> _What is needed_:
Your reply should hold only the lines from the records below where "orange" occurs.

(Beginning of Records shown)

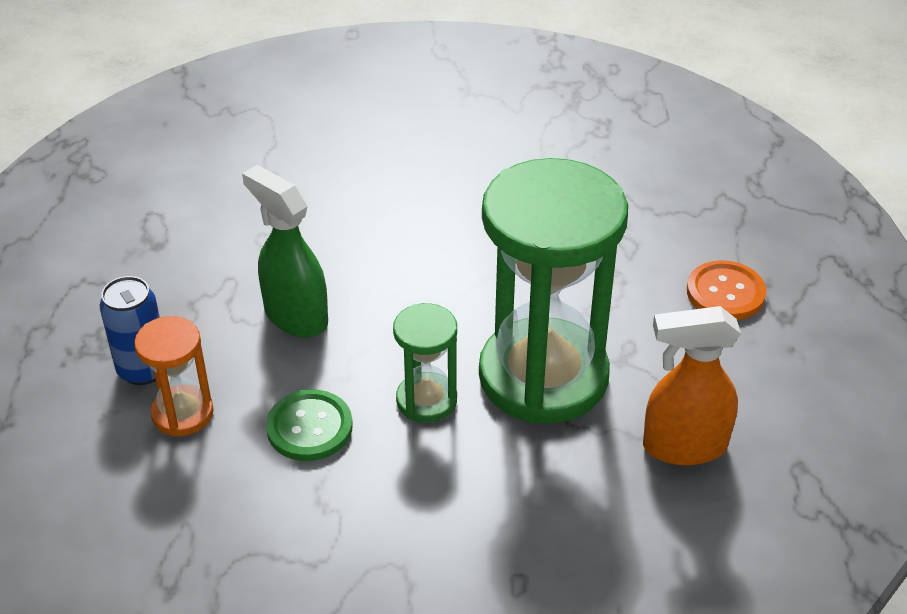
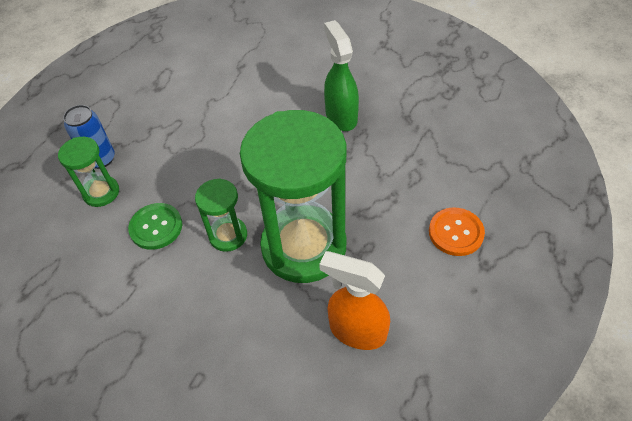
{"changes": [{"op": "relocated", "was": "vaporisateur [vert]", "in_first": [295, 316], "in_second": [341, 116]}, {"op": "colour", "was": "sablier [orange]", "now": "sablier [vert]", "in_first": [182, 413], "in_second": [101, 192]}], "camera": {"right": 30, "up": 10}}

(End of Records shown)
(Beginning of Records shown)

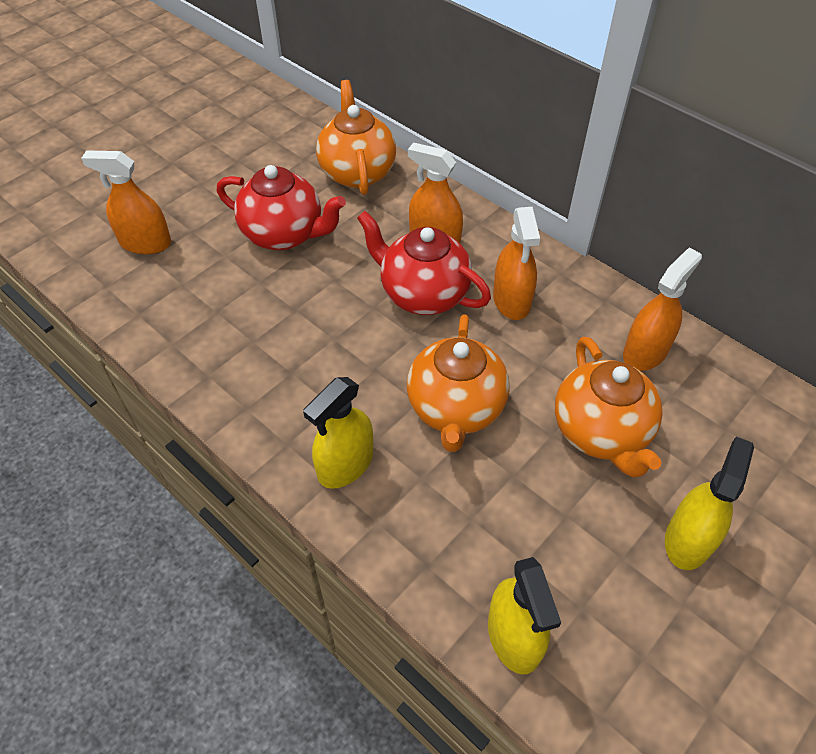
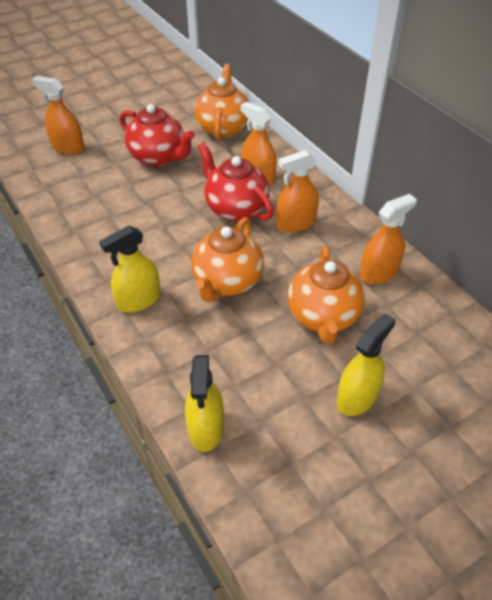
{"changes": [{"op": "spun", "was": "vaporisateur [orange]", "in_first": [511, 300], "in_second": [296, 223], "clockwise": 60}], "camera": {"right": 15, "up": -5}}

(End of Records shown)
(Beginning of Records shown)

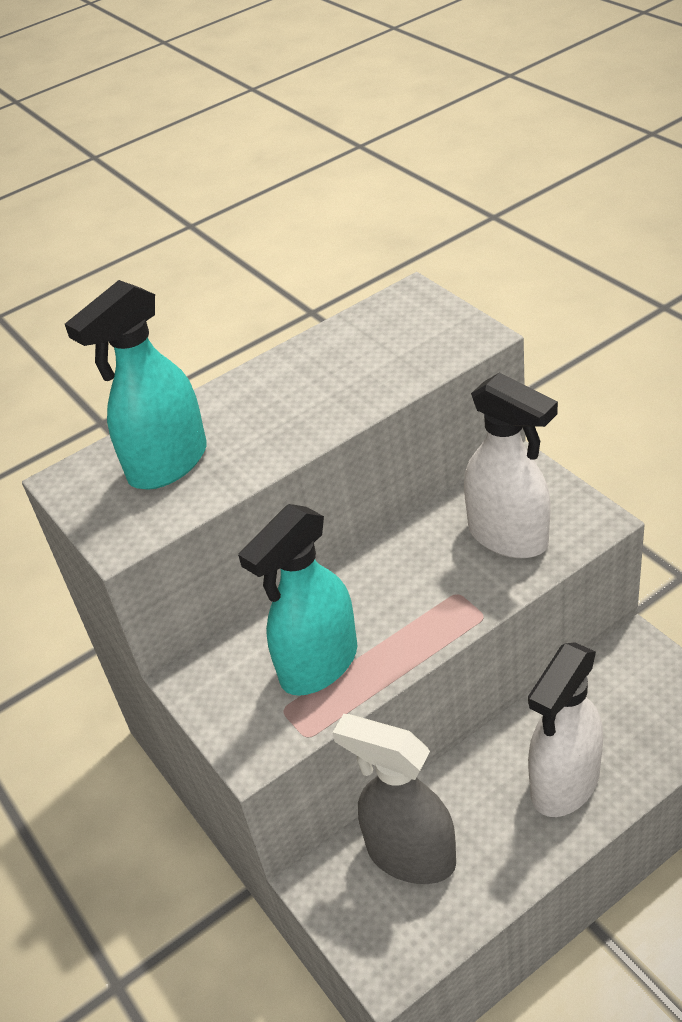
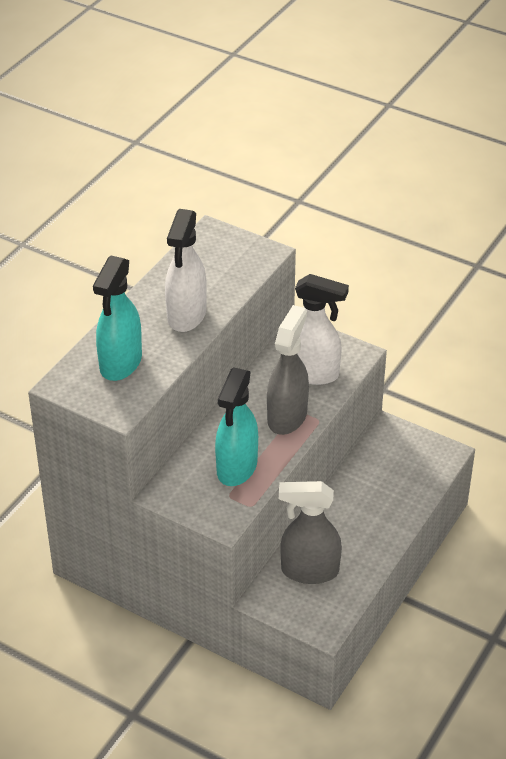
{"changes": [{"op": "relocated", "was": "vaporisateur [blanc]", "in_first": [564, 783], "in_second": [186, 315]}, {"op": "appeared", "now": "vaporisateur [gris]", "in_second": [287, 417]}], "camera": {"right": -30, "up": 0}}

(End of Records shown)

> _Response_:
{"changes": [{"op": "relocated", "was": "vaporisateur [vert]", "in_first": [295, 316], "in_second": [341, 116]}, {"op": "colour", "was": "sablier [orange]", "now": "sablier [vert]", "in_first": [182, 413], "in_second": [101, 192]}], "camera": {"right": 30, "up": 10}}
{"changes": [{"op": "spun", "was": "vaporisateur [orange]", "in_first": [511, 300], "in_second": [296, 223], "clockwise": 60}], "camera": {"right": 15, "up": -5}}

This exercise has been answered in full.